DIRECTIONS FOR THIS TASK:
The records are to be repeated in full, with the images removed.

(Items listed in a dataset)
----

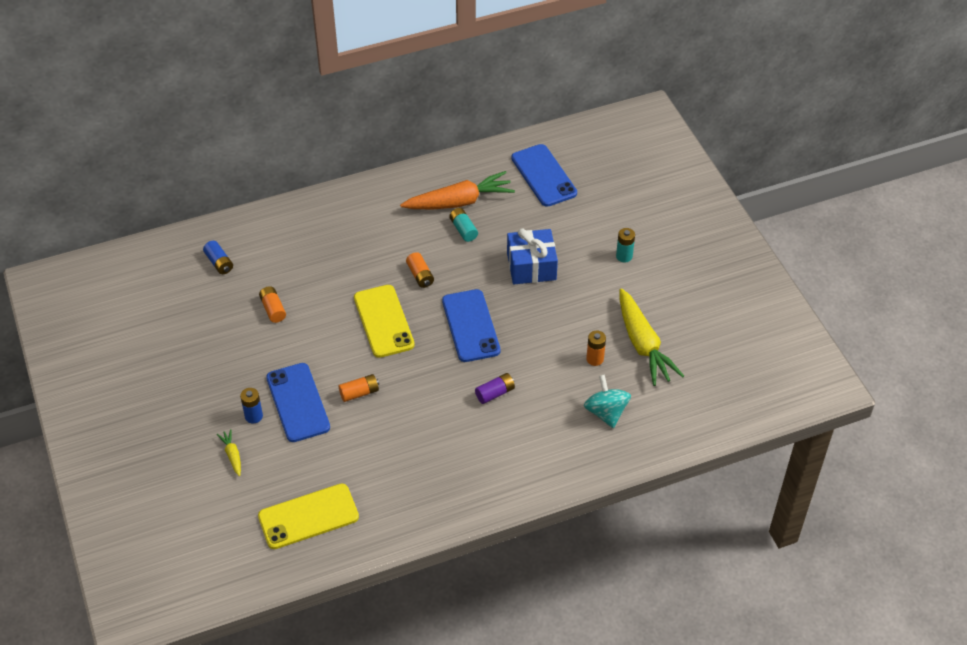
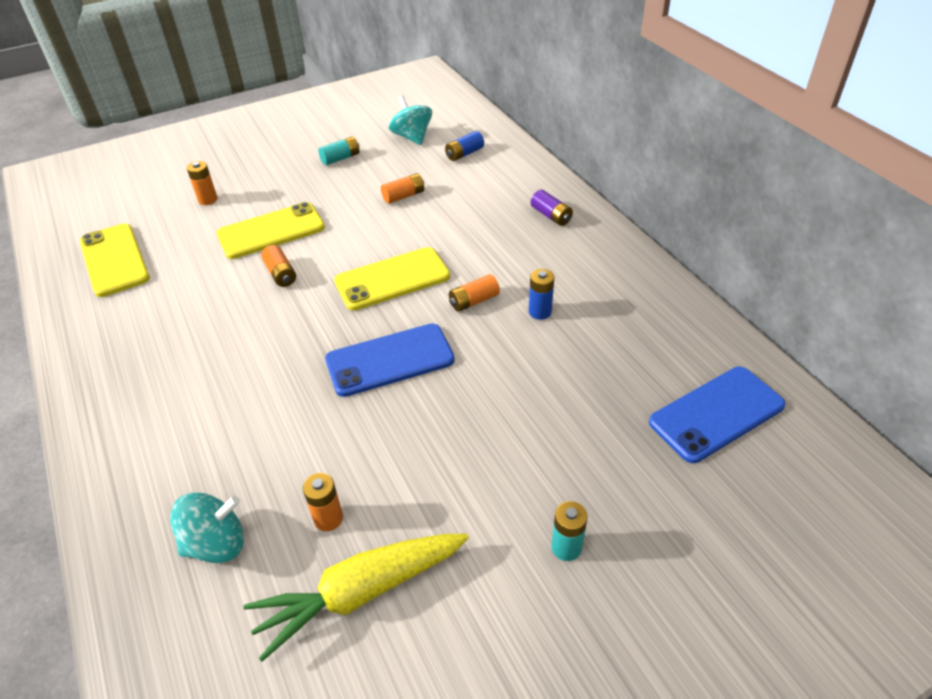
camera: 85 degrees right, 5 degrees down
(175, 298) = (412, 137): none -> turquoise spinning top
(232, 455) = (208, 200): yellow carrot -> orange battery
(253, 416) = (256, 205): blue battery -> blue battery (540, 312)
(298, 402) = (271, 231): blue phone -> yellow phone
(459, 202) = (620, 322): orange carrot -> none
(463, 229) = (568, 333): turquoise battery -> turquoise battery (340, 158)
(495, 393) = (269, 398): purple battery -> purple battery (551, 216)
(531, 266) = (514, 416): blue gift -> none

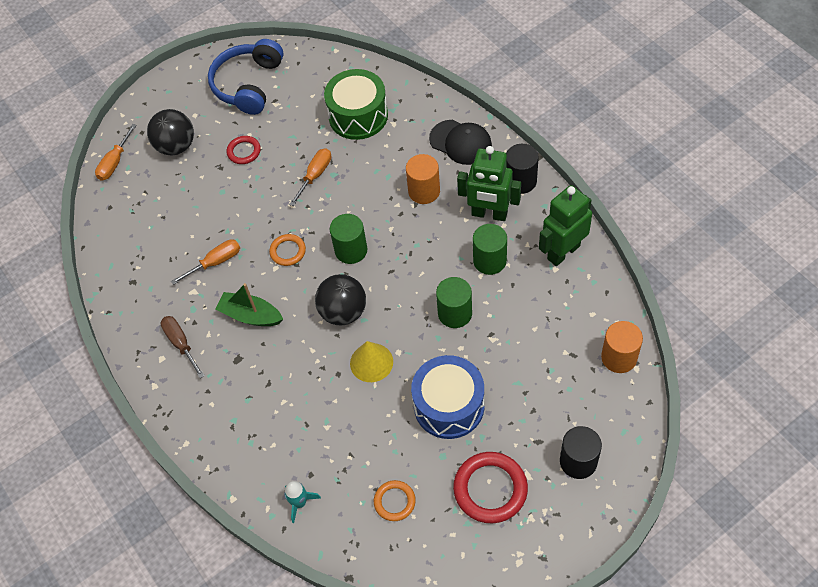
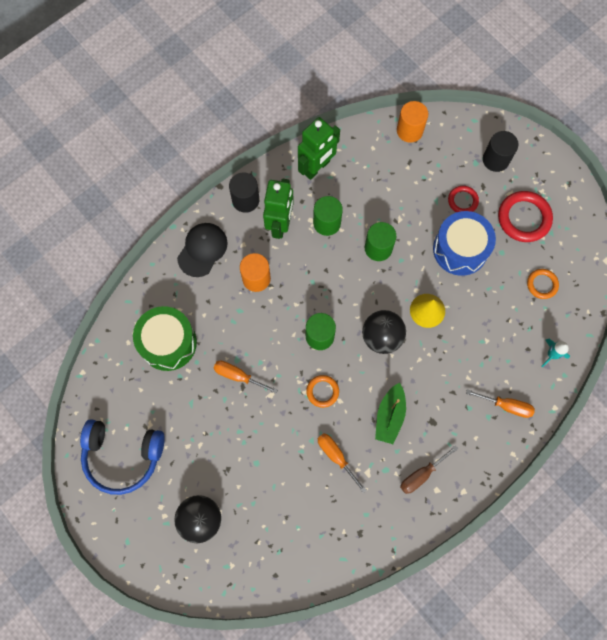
camera: 100 degrees left, 15 degrees up
(115, 162) = (220, 581): orange screwdriver -> orange screwdriver (506, 406)
(244, 151) = (209, 448): red ring -> red ring (462, 201)
(563, 252) = (317, 167): green robot -> green robot turned 90 degrees counterclockwise

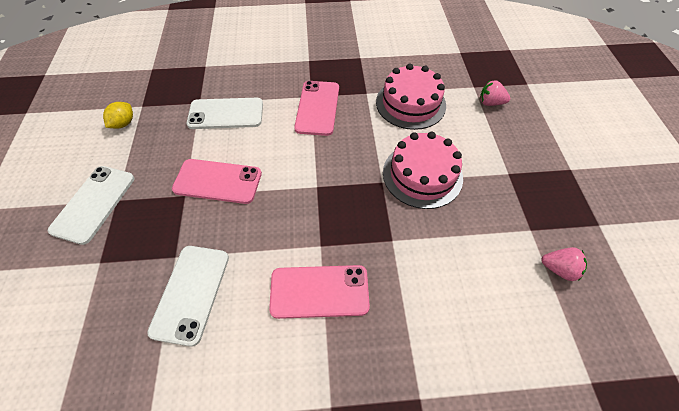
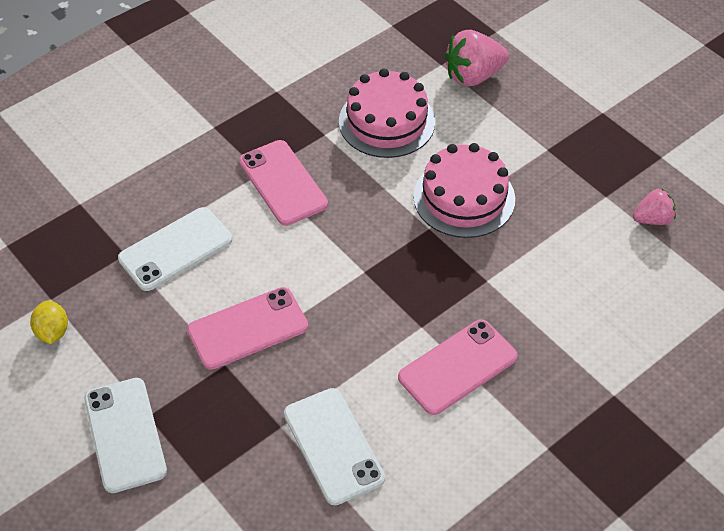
camera: 35 degrees left, 5 degrees down
(490, 103) = (473, 76): pink strawberry -> pink strawberry, size x1.67

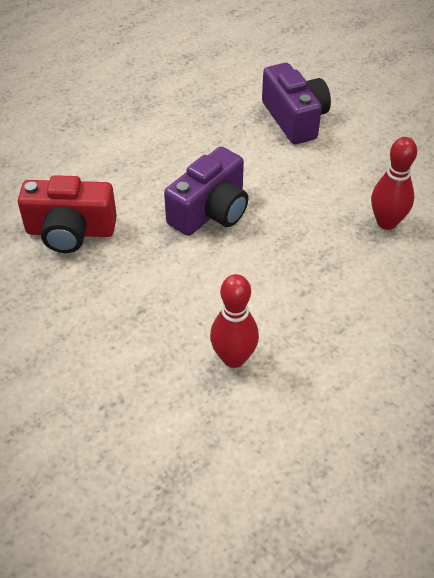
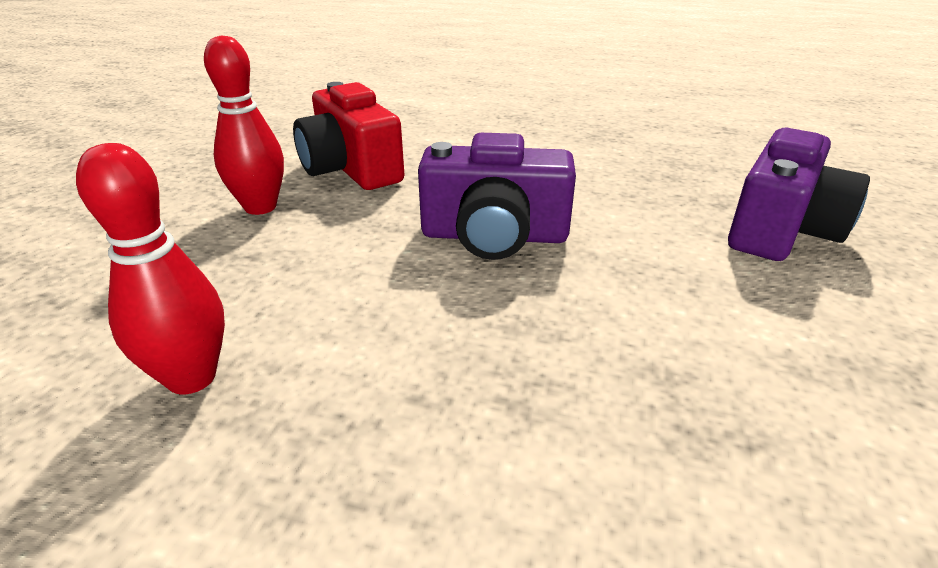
camera: 55 degrees right, 15 degrees down
(386, 222) = (736, 438): red bowling pin -> red bowling pin (260, 207)

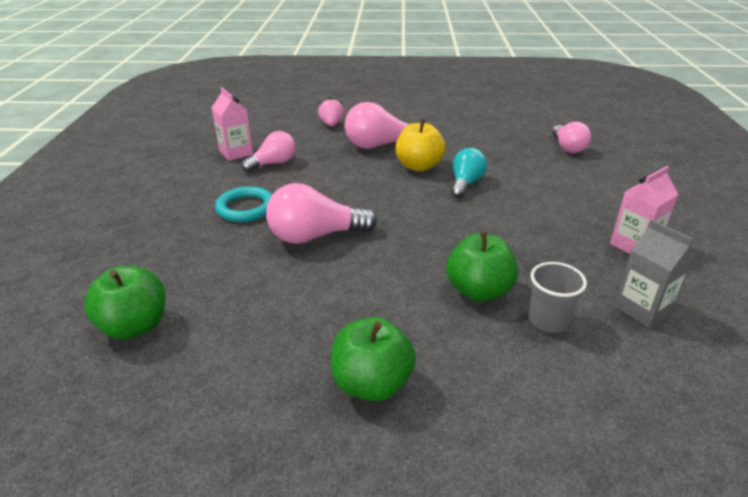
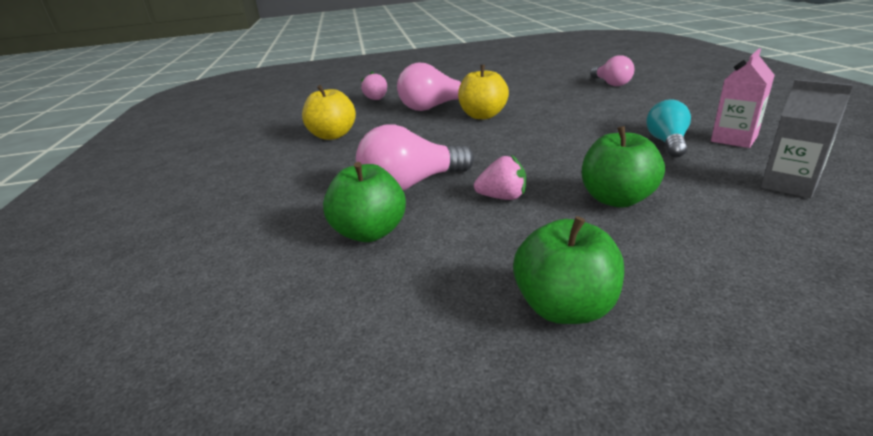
camera: 10 degrees left, 5 degrees down
(135, 326) = (234, 307): green apple -> green apple (370, 232)
(236, 153) = (288, 133): pink carton -> none
(246, 208) = (321, 174): turquoise ring -> none
(273, 163) = (332, 135): pink light bulb -> yellow apple
(383, 267) = (502, 197): none -> pink strawberry
(465, 183) = (537, 121): turquoise light bulb -> turquoise light bulb (667, 143)
(548, 320) = (708, 211): grey cup -> none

----

TASK ANSWER:
camera: 85 degrees right, 5 degrees down
(175, 298) = (412, 137): none -> turquoise spinning top
(232, 455) = (208, 200): yellow carrot -> orange battery
(253, 416) = (256, 205): blue battery -> blue battery (540, 312)
(298, 402) = (271, 231): blue phone -> yellow phone
(459, 202) = (620, 322): orange carrot -> none
(463, 229) = (568, 333): turquoise battery -> turquoise battery (340, 158)
(495, 393) = (269, 398): purple battery -> purple battery (551, 216)
(531, 266) = (514, 416): blue gift -> none

camera: 100 degrees left, 15 degrees up
(115, 162) = (220, 581): orange screwdriver -> orange screwdriver (506, 406)
(244, 151) = (209, 448): red ring -> red ring (462, 201)
(563, 252) = (317, 167): green robot -> green robot turned 90 degrees counterclockwise

camera: 35 degrees left, 5 degrees down
(490, 103) = (473, 76): pink strawberry -> pink strawberry, size x1.67

camera: 55 degrees right, 15 degrees down
(386, 222) = (736, 438): red bowling pin -> red bowling pin (260, 207)

camera: 10 degrees left, 5 degrees down
(135, 326) = (234, 307): green apple -> green apple (370, 232)
(236, 153) = (288, 133): pink carton -> none
(246, 208) = (321, 174): turquoise ring -> none
(273, 163) = (332, 135): pink light bulb -> yellow apple
(383, 267) = (502, 197): none -> pink strawberry
(465, 183) = (537, 121): turquoise light bulb -> turquoise light bulb (667, 143)
(548, 320) = (708, 211): grey cup -> none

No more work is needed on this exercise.